Problem requirements
What lines of the data below hold "orange"? Show them.

Provided records Block Start

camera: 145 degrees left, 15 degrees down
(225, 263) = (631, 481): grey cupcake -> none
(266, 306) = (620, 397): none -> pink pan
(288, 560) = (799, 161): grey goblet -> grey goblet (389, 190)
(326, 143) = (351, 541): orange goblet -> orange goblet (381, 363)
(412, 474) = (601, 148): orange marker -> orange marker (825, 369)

Provided records Block End

Solution to this exercise
(326, 143) = (351, 541): orange goblet -> orange goblet (381, 363)
(412, 474) = (601, 148): orange marker -> orange marker (825, 369)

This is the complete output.